» **WHAT THE EXERCISE ASKS**
Taking each line of the material in turn, count those with the string "yellow" and answer with the count alone.
══════════════════════════════
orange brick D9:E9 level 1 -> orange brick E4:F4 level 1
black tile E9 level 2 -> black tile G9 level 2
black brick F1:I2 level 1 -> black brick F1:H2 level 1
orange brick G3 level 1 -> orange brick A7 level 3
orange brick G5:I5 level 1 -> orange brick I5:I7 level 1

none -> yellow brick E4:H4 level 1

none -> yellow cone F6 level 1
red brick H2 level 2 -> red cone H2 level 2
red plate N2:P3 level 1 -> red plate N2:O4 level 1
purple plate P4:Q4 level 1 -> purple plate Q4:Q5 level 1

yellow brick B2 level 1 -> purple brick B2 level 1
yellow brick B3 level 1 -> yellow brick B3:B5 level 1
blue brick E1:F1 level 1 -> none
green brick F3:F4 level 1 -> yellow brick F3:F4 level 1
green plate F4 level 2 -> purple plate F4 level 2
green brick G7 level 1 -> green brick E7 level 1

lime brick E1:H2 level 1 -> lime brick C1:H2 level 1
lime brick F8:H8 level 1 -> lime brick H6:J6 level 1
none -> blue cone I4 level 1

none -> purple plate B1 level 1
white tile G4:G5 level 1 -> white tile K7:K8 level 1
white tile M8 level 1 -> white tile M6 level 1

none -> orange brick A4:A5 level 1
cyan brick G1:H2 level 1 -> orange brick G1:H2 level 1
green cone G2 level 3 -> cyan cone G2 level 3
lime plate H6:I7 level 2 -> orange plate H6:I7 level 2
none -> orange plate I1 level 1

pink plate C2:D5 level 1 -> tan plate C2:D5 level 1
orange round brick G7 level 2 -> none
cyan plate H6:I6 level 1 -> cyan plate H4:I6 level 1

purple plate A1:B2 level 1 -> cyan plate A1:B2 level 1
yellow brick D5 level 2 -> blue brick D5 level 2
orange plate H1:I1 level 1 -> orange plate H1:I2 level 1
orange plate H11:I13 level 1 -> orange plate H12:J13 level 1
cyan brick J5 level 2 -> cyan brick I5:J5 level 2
══════════════════════════════
» **ANSWER SPACE**
6